- _Assignment_: Look through the records that follow. Copy every line containing the word "moved".
-- Listed records follows --
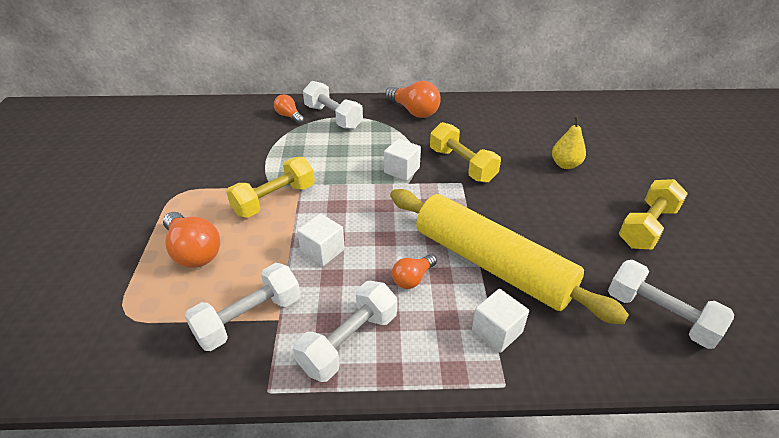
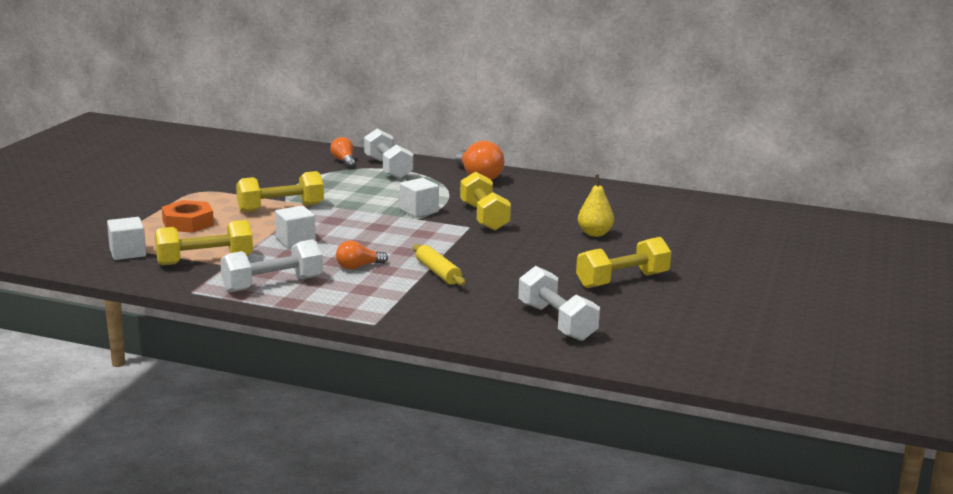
camera: 20 degrees right, 20 degrees down
orange light bulb [163,212,220,268] -> orange nut [162,200,214,233]
white dumbbell [184,263,300,351] -> yellow dumbbell [155,220,253,265]
yellow rolling pin [390,189,629,325] -> yellow rolling pin [413,244,465,286], size x0.41
white cube [472,289,529,353] -> white cube moved to [107,217,146,260]

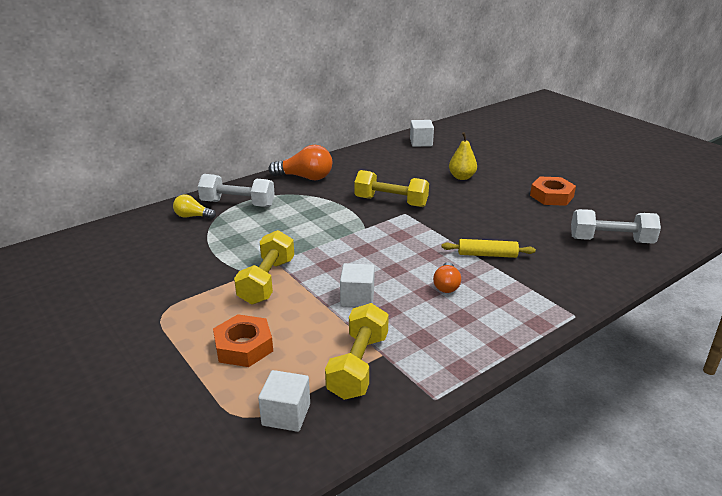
camera: 55 degrees left, 10 degrees up
white dumbbell [220,239,323,292] -> none
orange light bulb [330,137,356,168] -> yellow light bulb [173,194,216,219]
white cube [400,178,439,217] -> white cube moved to [410,120,434,147]
yellow dumbbell [576,237,671,288] -> orange nut [530,177,576,206]

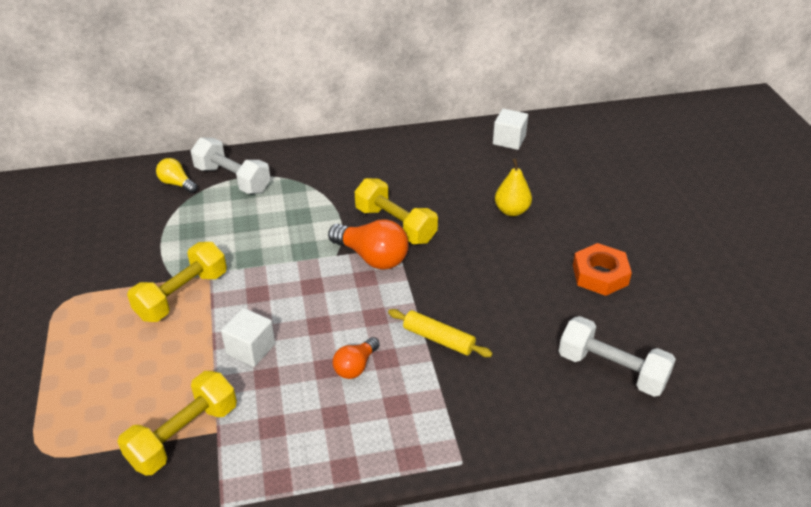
camera: 25 degrees right, 10 degrees up
orange nut [213,314,273,367] -> none
white cube [258,370,310,432] -> none
orange light bulb [269,145,333,180] -> orange light bulb moved to [328,219,409,270]

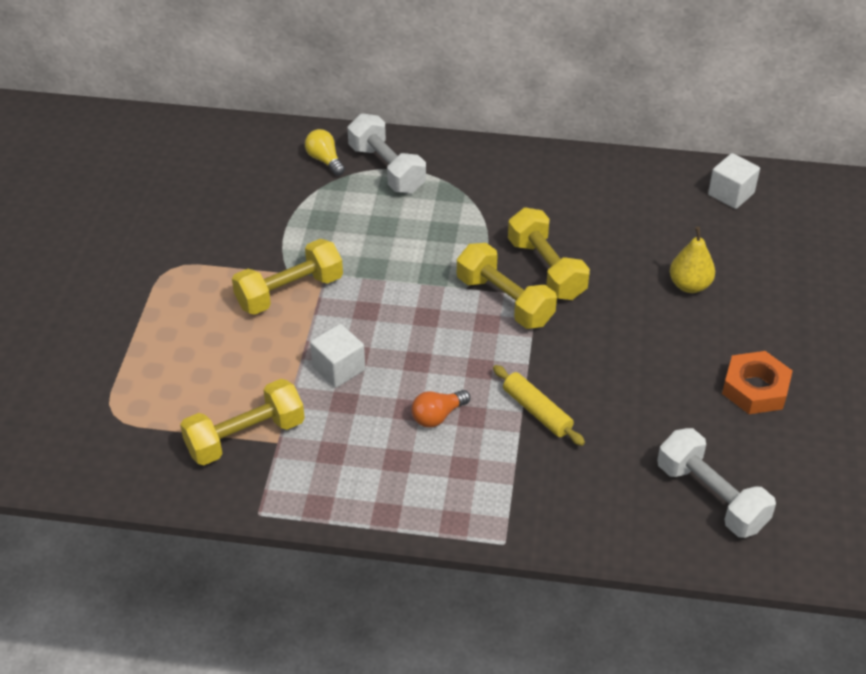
camera: 20 degrees right, 5 degrees up
orange light bulb [328,219,409,270] -> yellow dumbbell [457,243,557,329]

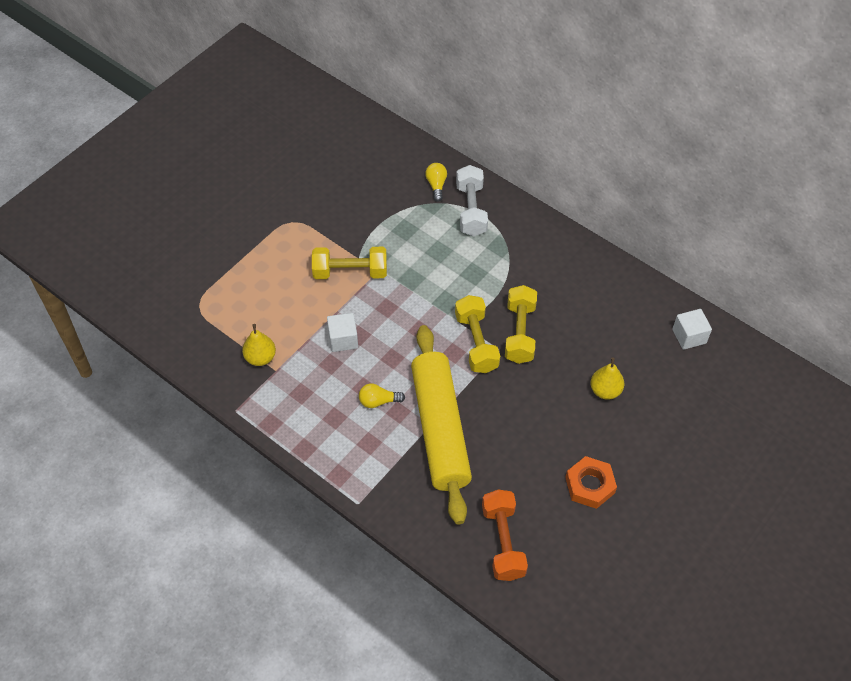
camera: 30 degrees right, 10 degrees up
yellow dumbbell [180,379,305,465] -> yellow pear [242,324,276,366]
orange light bulb [411,390,470,428] -> yellow light bulb [359,384,405,408]
yellow rolling pin [493,365,585,446] -> yellow rolling pin [411,325,472,525], size x2.44
white dumbbell [657,428,776,538] -> orange dumbbell [482,490,528,581]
-- Listed records concluded --
- _Solution to the exercise_:
white cube [472,289,529,353] -> white cube moved to [107,217,146,260]
white cube [400,178,439,217] -> white cube moved to [410,120,434,147]
orange light bulb [269,145,333,180] -> orange light bulb moved to [328,219,409,270]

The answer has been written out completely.